**Objective**
Update the data starting at the line containing "border [817, 390]" and ending at the line containing "thorny (1029, 826)" by replacing "given word" with "listed word". Leave everything else unchanged.

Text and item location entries
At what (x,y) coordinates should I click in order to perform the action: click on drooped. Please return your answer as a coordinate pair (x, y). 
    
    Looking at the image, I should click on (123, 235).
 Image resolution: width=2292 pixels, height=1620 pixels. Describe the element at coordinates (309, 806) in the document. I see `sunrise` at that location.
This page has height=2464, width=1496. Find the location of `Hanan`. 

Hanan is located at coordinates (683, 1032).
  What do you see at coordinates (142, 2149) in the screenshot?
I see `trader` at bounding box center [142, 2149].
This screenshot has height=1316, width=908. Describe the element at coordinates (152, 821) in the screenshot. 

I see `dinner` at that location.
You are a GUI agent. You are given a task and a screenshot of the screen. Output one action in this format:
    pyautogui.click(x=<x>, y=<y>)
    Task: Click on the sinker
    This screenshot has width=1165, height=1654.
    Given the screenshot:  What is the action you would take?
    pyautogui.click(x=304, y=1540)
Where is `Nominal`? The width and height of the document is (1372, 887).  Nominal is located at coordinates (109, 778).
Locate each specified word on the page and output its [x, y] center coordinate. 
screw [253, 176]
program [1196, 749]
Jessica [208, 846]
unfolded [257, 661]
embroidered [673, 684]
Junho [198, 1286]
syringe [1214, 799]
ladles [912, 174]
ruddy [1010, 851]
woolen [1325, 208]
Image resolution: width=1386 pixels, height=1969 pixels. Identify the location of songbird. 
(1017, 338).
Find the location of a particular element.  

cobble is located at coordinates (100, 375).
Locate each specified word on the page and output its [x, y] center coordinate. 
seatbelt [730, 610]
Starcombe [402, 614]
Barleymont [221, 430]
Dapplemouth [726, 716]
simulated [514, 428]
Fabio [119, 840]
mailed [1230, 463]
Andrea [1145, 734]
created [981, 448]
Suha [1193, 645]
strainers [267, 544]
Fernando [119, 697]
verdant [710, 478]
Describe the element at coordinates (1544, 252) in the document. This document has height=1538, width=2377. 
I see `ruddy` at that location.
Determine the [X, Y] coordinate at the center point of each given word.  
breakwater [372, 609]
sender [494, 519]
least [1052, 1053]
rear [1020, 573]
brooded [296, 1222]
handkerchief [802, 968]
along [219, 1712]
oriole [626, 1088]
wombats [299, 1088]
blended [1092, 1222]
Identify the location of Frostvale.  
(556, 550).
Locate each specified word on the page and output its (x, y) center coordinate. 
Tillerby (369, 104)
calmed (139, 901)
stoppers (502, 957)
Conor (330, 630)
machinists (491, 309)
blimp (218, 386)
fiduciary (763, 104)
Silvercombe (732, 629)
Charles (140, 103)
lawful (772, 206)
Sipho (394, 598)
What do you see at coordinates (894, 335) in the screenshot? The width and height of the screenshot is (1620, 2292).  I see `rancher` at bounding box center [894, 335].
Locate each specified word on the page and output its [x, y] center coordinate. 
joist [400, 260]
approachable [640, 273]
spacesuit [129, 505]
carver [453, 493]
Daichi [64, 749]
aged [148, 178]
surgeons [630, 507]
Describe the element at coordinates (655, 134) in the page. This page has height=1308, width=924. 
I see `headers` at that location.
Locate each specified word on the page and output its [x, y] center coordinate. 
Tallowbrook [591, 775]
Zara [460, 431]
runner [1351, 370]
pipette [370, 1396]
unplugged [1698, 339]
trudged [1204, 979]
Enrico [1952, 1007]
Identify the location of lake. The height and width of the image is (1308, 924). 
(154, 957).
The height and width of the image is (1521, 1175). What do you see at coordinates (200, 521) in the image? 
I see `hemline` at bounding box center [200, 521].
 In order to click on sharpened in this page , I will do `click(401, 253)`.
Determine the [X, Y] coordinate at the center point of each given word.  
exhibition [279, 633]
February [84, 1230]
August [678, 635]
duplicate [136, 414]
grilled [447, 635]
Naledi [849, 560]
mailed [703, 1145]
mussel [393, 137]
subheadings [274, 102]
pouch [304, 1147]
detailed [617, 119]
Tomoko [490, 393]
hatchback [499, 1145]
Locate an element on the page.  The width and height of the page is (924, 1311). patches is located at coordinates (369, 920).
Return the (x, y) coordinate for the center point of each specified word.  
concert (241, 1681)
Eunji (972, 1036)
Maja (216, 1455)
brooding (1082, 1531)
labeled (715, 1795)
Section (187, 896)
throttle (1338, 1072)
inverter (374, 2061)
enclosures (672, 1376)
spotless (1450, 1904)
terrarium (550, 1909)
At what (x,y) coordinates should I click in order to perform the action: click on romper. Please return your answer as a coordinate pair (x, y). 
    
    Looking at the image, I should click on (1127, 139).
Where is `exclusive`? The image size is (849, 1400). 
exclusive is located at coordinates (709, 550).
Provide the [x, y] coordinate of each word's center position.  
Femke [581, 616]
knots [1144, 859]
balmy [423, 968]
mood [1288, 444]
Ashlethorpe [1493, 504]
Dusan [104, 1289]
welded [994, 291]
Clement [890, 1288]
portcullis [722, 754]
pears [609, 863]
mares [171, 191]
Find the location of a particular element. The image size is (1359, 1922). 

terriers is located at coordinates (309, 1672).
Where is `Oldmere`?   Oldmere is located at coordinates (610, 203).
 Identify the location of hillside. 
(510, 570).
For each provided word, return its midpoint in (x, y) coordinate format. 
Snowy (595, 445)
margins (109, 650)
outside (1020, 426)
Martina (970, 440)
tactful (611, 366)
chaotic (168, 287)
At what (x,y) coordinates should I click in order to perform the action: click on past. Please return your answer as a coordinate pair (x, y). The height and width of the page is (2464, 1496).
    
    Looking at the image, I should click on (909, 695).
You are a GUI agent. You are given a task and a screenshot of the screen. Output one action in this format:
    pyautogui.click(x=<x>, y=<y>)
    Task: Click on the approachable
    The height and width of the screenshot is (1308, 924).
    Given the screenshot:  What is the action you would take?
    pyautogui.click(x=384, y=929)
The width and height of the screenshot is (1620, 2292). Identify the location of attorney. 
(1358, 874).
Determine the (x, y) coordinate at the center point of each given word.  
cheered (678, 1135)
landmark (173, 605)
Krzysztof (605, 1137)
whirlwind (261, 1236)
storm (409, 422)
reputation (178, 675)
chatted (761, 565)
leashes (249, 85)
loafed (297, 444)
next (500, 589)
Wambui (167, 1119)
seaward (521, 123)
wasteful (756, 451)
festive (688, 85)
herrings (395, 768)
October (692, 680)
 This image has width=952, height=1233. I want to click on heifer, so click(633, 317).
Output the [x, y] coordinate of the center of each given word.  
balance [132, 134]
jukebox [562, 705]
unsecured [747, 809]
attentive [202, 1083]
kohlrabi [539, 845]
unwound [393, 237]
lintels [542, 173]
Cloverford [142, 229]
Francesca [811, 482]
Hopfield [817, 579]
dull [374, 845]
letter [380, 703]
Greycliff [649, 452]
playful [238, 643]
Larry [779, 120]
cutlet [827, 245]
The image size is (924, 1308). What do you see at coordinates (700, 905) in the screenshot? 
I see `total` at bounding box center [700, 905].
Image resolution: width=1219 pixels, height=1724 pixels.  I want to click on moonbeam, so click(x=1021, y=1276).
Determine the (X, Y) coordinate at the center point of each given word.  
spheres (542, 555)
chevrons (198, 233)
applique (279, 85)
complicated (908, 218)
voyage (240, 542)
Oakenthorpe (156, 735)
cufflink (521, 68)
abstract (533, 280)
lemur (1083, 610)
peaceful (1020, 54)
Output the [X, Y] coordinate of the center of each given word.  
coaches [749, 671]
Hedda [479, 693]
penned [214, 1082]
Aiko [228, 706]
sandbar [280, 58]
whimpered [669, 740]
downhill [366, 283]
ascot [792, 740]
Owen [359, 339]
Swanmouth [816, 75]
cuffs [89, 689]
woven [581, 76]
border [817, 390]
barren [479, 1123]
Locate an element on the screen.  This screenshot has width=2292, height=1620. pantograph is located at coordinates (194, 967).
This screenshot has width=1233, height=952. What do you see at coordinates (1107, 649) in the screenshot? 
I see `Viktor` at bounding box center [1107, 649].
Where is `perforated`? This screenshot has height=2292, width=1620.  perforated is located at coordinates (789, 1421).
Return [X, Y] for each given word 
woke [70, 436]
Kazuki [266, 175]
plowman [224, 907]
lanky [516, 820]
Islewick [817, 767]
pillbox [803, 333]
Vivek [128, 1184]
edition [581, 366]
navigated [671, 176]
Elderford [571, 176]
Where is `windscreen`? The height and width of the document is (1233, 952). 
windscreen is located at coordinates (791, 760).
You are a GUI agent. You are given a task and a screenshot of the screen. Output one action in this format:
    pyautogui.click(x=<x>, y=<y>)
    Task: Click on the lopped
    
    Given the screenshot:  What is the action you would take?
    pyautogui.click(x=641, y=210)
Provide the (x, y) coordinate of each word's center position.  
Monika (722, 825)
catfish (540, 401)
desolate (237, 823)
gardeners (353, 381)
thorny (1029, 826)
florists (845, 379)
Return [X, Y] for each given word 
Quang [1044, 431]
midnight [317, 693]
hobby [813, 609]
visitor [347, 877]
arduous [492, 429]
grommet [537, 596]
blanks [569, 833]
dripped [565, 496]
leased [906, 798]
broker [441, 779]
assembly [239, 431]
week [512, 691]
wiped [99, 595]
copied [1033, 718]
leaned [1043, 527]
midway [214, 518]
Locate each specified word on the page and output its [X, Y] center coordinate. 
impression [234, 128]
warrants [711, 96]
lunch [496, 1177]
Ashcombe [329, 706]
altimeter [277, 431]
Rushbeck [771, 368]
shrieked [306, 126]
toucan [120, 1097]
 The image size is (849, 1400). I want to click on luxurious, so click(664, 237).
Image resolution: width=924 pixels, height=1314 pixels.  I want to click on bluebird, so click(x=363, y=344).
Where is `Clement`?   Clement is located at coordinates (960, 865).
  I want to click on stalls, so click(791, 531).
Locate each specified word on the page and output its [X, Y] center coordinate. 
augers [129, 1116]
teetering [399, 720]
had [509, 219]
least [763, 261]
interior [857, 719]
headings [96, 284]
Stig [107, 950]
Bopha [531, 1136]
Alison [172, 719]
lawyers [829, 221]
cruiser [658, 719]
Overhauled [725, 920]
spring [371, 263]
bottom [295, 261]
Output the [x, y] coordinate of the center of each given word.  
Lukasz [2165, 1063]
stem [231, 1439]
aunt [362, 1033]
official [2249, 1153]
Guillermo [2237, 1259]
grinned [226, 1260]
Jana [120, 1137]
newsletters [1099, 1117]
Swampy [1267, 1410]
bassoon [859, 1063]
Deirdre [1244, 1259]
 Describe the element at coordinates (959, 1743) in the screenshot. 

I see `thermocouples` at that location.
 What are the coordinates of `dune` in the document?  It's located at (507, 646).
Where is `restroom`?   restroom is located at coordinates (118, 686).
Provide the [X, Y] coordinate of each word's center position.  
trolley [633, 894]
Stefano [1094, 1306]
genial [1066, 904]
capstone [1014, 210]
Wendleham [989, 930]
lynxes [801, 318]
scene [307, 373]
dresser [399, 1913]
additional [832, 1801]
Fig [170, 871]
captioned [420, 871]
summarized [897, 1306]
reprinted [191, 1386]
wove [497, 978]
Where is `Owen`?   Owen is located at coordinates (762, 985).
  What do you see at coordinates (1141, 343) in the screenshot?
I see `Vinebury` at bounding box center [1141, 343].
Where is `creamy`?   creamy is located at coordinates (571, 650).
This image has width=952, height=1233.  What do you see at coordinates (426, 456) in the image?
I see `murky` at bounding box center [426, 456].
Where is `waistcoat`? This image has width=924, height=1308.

**Completed task**
border [817, 390]
barren [479, 1123]
Locate an element on the screen.  This screenshot has width=2292, height=1620. pantograph is located at coordinates (194, 967).
This screenshot has width=1233, height=952. What do you see at coordinates (1107, 649) in the screenshot? 
I see `Viktor` at bounding box center [1107, 649].
Where is `perforated`? This screenshot has height=2292, width=1620.  perforated is located at coordinates (789, 1421).
Return [X, Y] for each listed word 
woke [70, 436]
Kazuki [266, 175]
plowman [224, 907]
lanky [516, 820]
Islewick [817, 767]
pillbox [803, 333]
Vivek [128, 1184]
edition [581, 366]
navigated [671, 176]
Elderford [571, 176]
Where is `windscreen`? The height and width of the document is (1233, 952). 
windscreen is located at coordinates (791, 760).
You are a GUI agent. You are given a task and a screenshot of the screen. Output one action in this format:
    pyautogui.click(x=<x>, y=<y>)
    Task: Click on the lopped
    
    Given the screenshot:  What is the action you would take?
    pyautogui.click(x=641, y=210)
Provide the (x, y) coordinate of each word's center position.  
Monika (722, 825)
catfish (540, 401)
desolate (237, 823)
gardeners (353, 381)
thorny (1029, 826)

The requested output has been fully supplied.